*ABOUT THIS EXERCISE*.
Read the data below. Then repeat all of it exactly.

*TASK MATERIAL*.
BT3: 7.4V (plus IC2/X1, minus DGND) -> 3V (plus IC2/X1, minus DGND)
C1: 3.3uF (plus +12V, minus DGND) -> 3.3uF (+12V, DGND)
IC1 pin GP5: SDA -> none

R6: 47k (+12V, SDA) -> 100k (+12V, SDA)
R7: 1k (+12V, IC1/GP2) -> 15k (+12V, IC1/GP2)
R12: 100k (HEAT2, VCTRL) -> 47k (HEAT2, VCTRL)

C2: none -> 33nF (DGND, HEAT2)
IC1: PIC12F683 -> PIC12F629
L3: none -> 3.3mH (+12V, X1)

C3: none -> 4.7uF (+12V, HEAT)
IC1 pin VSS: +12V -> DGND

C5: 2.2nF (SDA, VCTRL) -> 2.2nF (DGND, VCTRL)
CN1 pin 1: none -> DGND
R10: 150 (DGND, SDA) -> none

*TASK RESPONSE*.
BT3: 7.4V (plus IC2/X1, minus DGND) -> 3V (plus IC2/X1, minus DGND)
C1: 3.3uF (plus +12V, minus DGND) -> 3.3uF (+12V, DGND)
IC1 pin GP5: SDA -> none

R6: 47k (+12V, SDA) -> 100k (+12V, SDA)
R7: 1k (+12V, IC1/GP2) -> 15k (+12V, IC1/GP2)
R12: 100k (HEAT2, VCTRL) -> 47k (HEAT2, VCTRL)

C2: none -> 33nF (DGND, HEAT2)
IC1: PIC12F683 -> PIC12F629
L3: none -> 3.3mH (+12V, X1)

C3: none -> 4.7uF (+12V, HEAT)
IC1 pin VSS: +12V -> DGND

C5: 2.2nF (SDA, VCTRL) -> 2.2nF (DGND, VCTRL)
CN1 pin 1: none -> DGND
R10: 150 (DGND, SDA) -> none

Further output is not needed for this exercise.